What the task asks: Search the listing below for the string "arrow" and copy every line where it occurs.

Source data:
- Opening Delimiter -
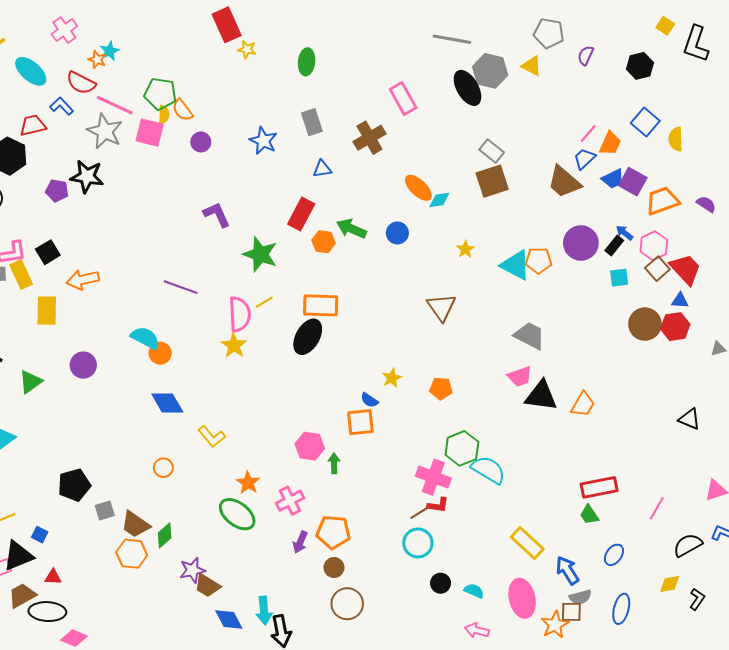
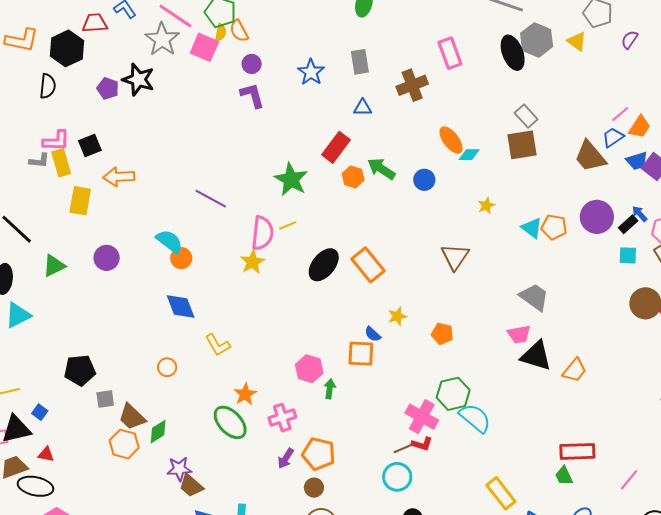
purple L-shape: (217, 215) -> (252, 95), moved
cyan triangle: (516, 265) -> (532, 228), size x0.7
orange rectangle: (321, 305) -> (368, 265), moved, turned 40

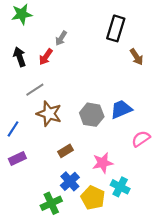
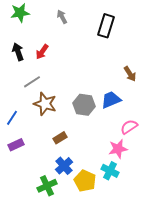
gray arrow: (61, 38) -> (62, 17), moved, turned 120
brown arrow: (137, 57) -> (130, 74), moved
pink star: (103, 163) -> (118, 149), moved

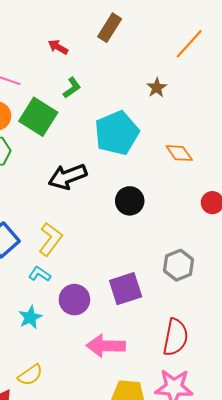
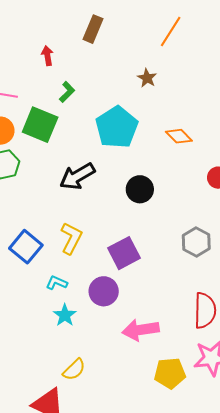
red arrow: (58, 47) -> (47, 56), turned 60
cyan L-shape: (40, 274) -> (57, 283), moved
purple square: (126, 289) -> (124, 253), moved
- Closing Delimiter -
- Opening Delimiter -
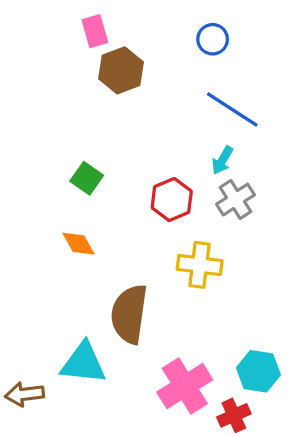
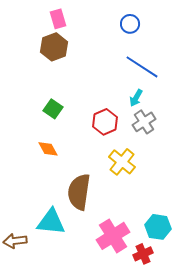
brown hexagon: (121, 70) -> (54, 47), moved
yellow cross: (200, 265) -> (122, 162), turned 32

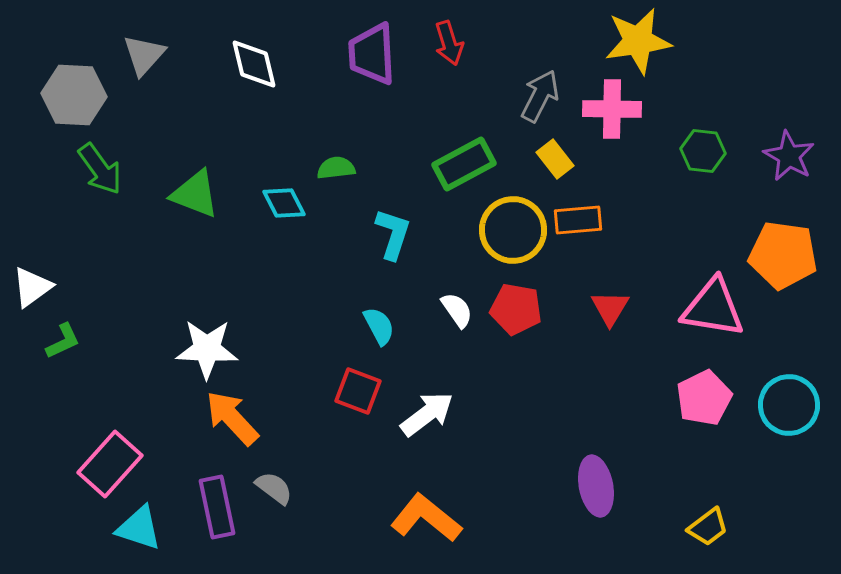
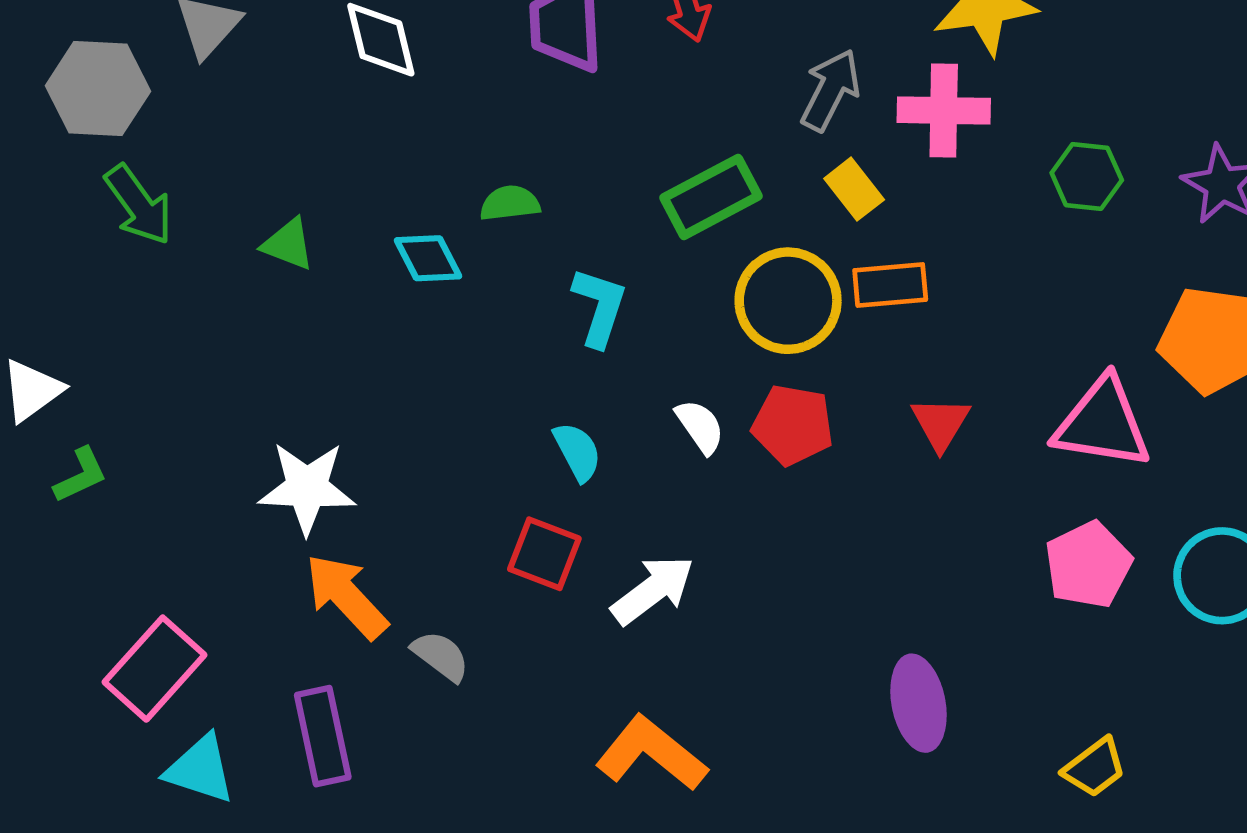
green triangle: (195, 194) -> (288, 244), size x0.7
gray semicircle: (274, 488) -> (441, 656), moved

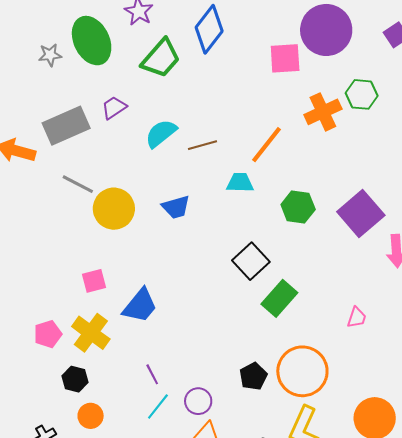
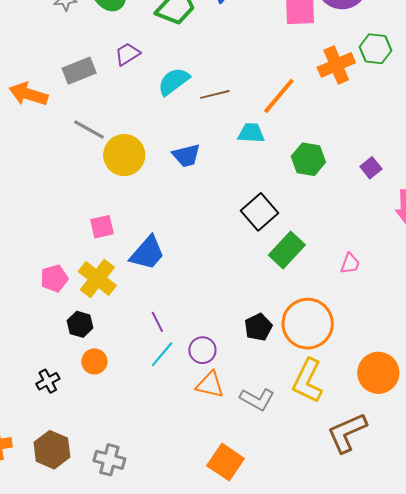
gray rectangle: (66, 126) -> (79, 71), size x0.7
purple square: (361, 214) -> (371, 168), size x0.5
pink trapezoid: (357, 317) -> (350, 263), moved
- Closing Delimiter -
Reply:
gray arrow: (61, 38) -> (62, 17), moved, turned 120
brown arrow: (137, 57) -> (130, 74), moved
red arrow: (58, 47) -> (47, 56), turned 60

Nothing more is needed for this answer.